In your transcription, keep every record exact and leave out the pictures.

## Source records

··········

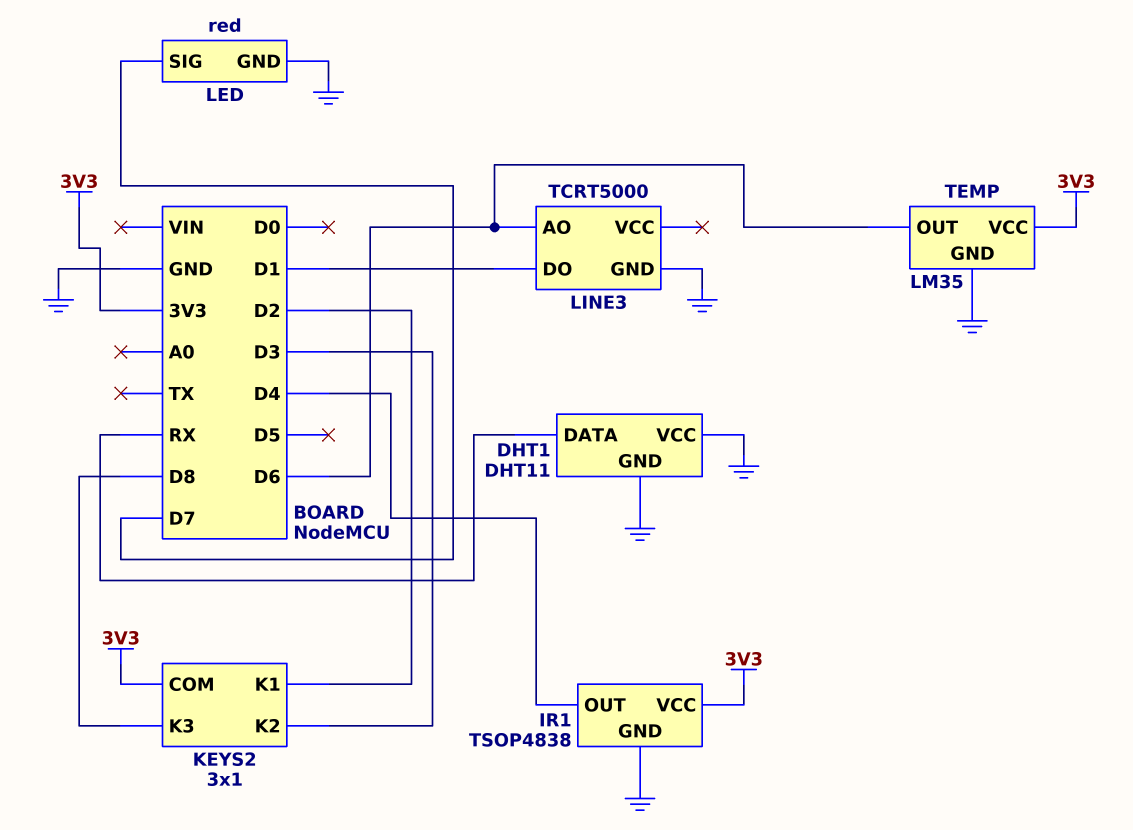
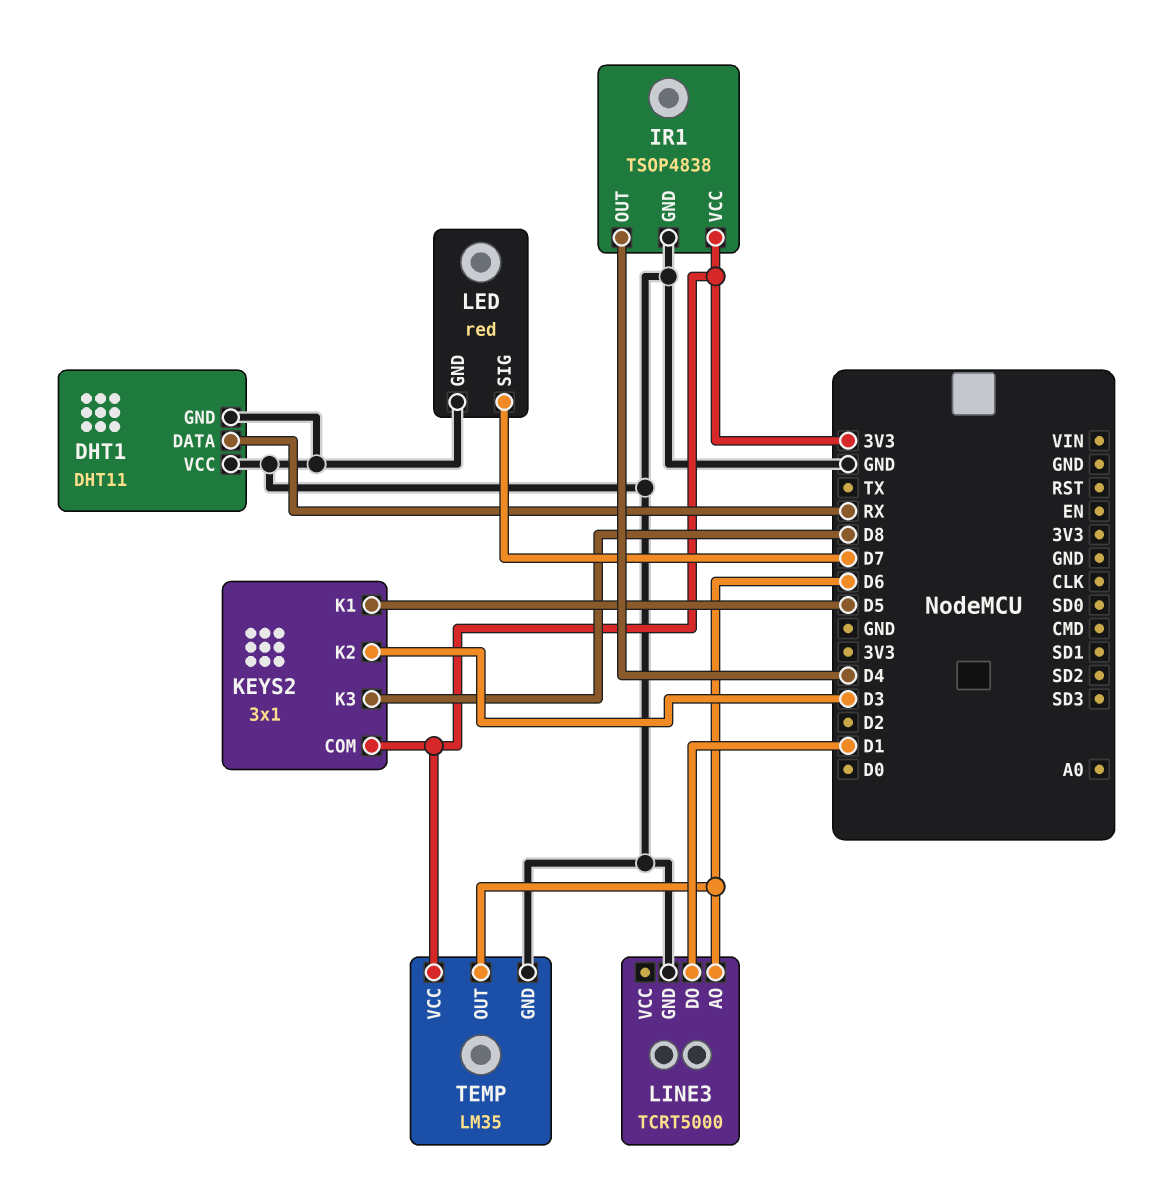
KEYS2 pin K1: D2 -> D5

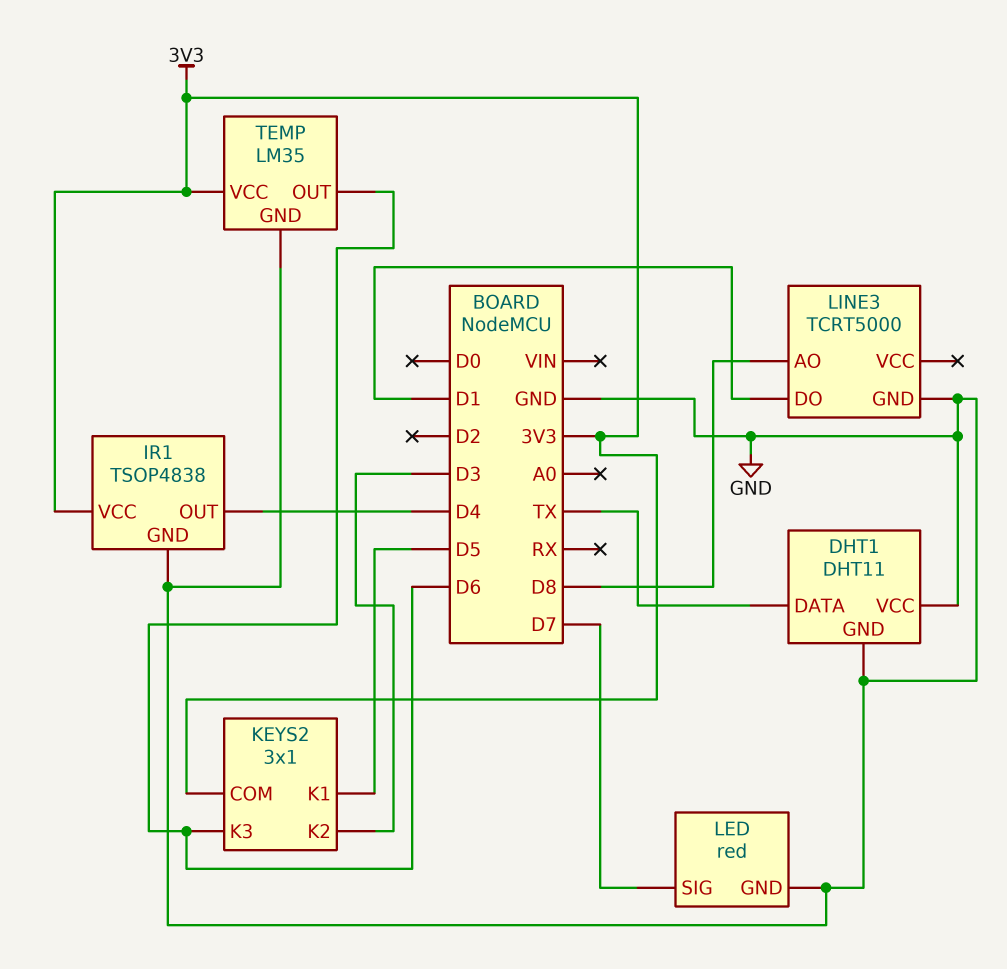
DHT1 pin DATA: RX -> TX
KEYS2 pin K3: D8 -> D6
LINE3 pin AO: D6 -> D8

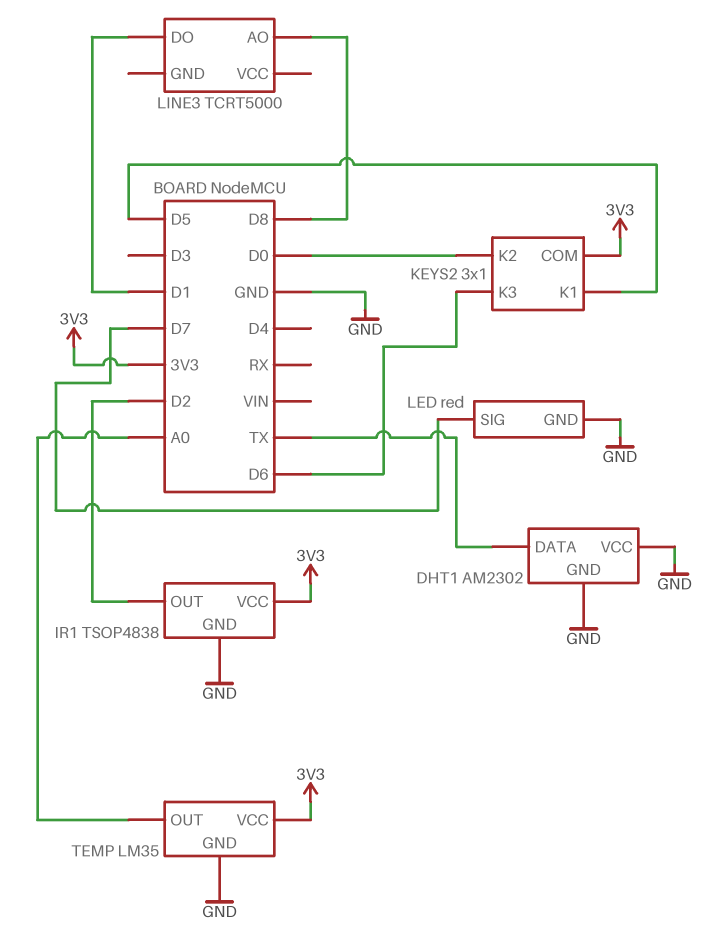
DHT1: DHT11 -> AM2302
IR1 pin OUT: D4 -> D2
KEYS2 pin K2: D3 -> D0
LINE3 pin GND: GND -> none
TEMP pin OUT: D6 -> A0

··········

## The answer
KEYS2 pin K1: D2 -> D5

DHT1 pin DATA: RX -> TX
KEYS2 pin K3: D8 -> D6
LINE3 pin AO: D6 -> D8

DHT1: DHT11 -> AM2302
IR1 pin OUT: D4 -> D2
KEYS2 pin K2: D3 -> D0
LINE3 pin GND: GND -> none
TEMP pin OUT: D6 -> A0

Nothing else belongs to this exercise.